++++ WORKING DATA ++++

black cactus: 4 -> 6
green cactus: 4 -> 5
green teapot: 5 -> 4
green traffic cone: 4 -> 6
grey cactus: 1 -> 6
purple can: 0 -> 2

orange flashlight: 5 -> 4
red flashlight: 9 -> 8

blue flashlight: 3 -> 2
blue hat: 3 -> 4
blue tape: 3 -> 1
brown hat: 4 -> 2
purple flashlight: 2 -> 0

++++
++++ WORKING DATA ++++

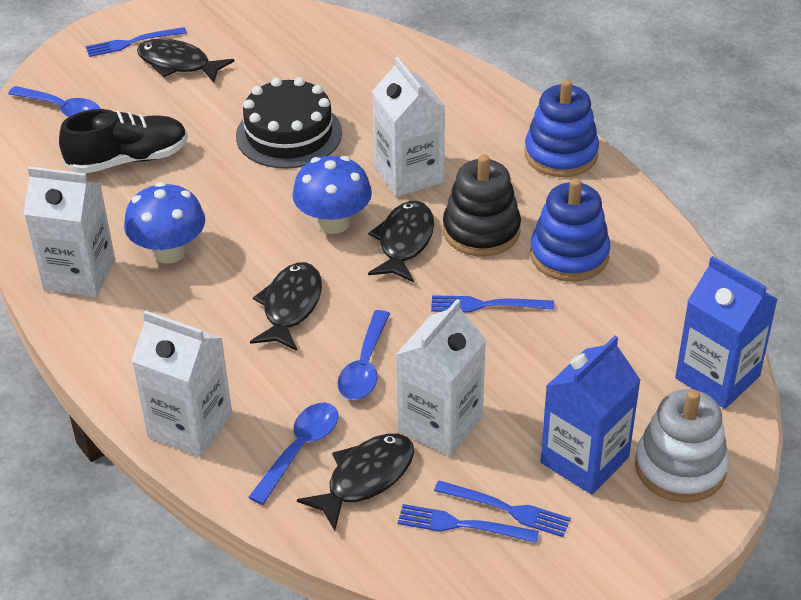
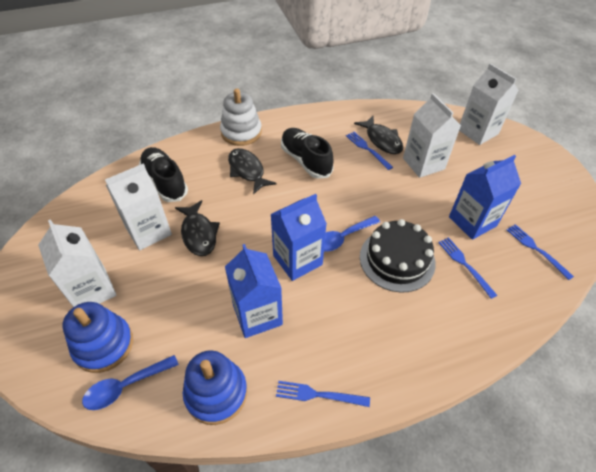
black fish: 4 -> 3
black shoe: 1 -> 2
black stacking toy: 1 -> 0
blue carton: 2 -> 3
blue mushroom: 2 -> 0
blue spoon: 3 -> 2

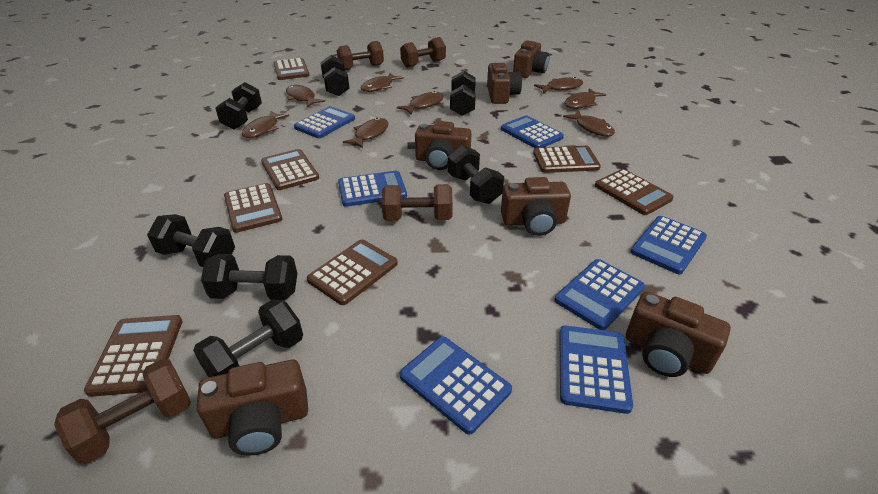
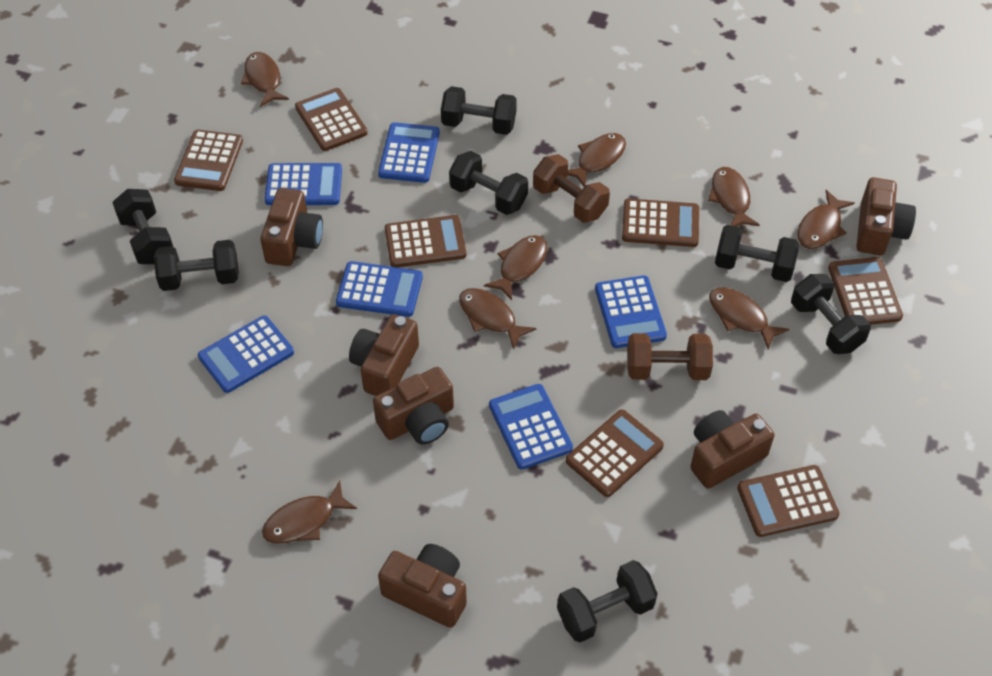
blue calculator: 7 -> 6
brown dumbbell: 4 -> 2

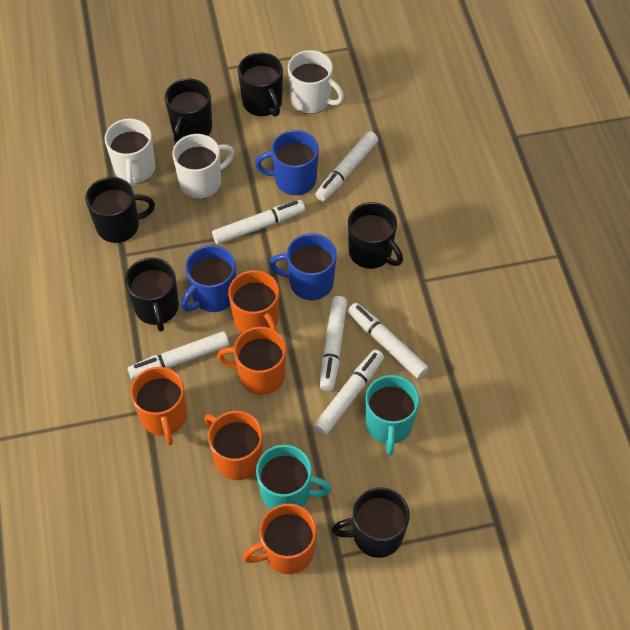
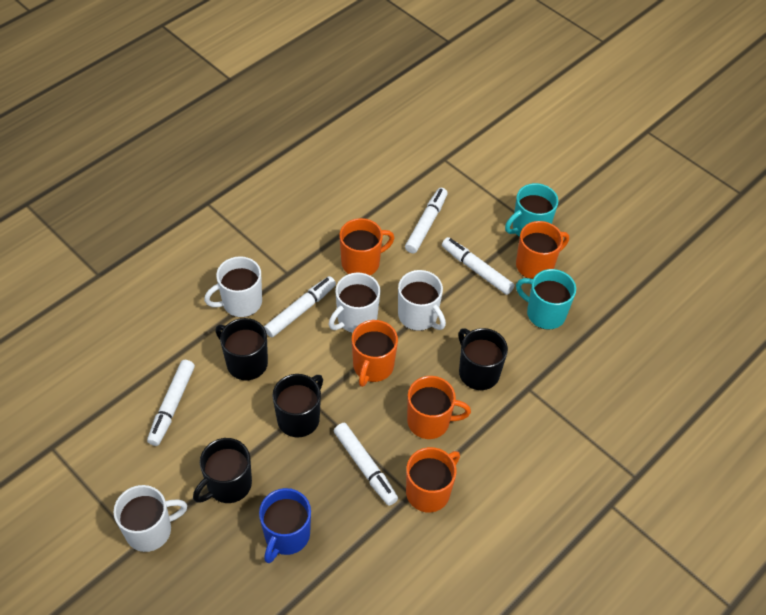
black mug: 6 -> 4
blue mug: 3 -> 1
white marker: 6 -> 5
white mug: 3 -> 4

++++
++++ WORKING DATA ++++

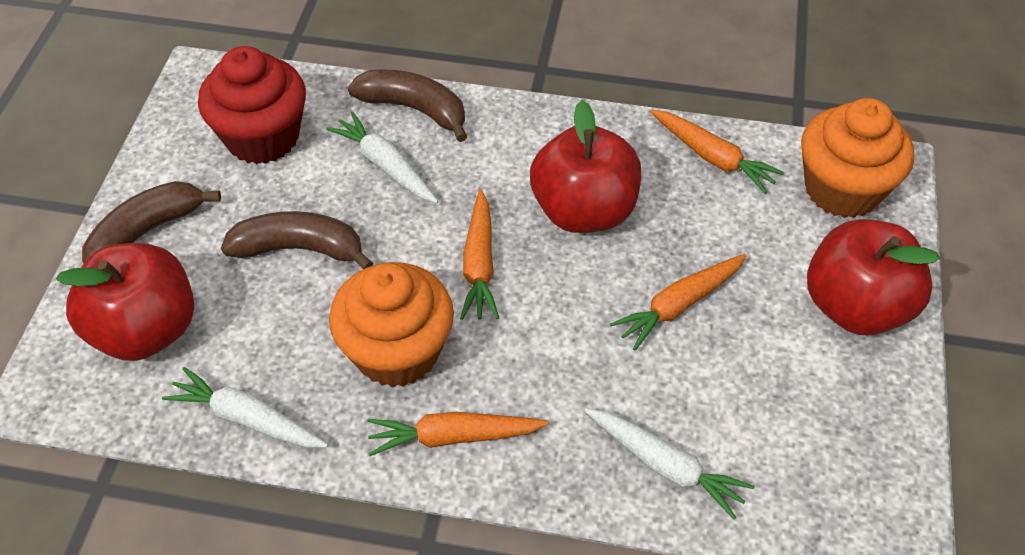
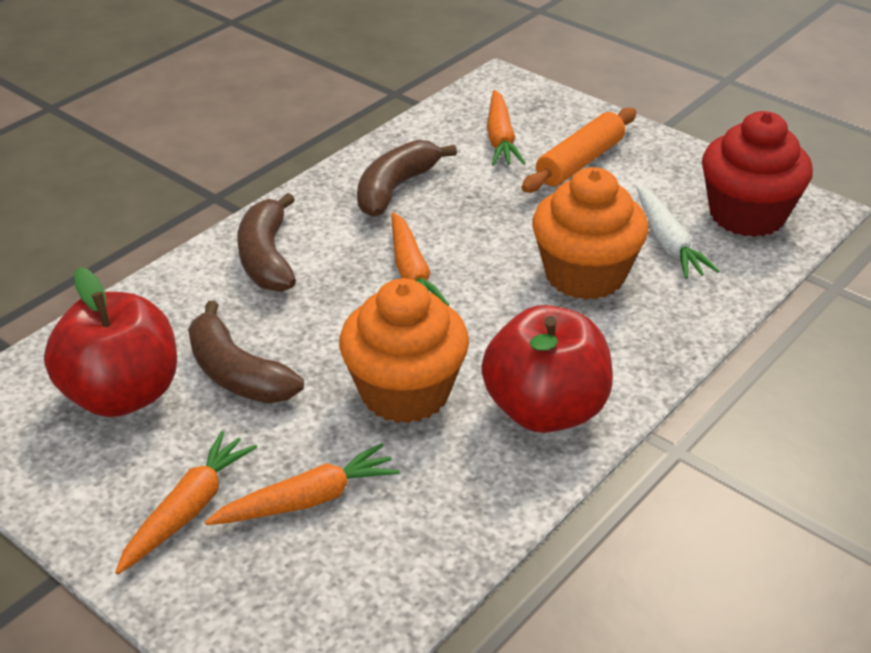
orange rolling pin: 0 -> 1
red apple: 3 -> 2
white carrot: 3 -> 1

++++

> TASK GOAL
Reproduce only the lines above, starting at the line with "black cactus: 4 -> 6" and ending at the line with "purple flashlight: 2 -> 0", exactly as written.

> SOLUTION TO THE EXERCISE
black cactus: 4 -> 6
green cactus: 4 -> 5
green teapot: 5 -> 4
green traffic cone: 4 -> 6
grey cactus: 1 -> 6
purple can: 0 -> 2

orange flashlight: 5 -> 4
red flashlight: 9 -> 8

blue flashlight: 3 -> 2
blue hat: 3 -> 4
blue tape: 3 -> 1
brown hat: 4 -> 2
purple flashlight: 2 -> 0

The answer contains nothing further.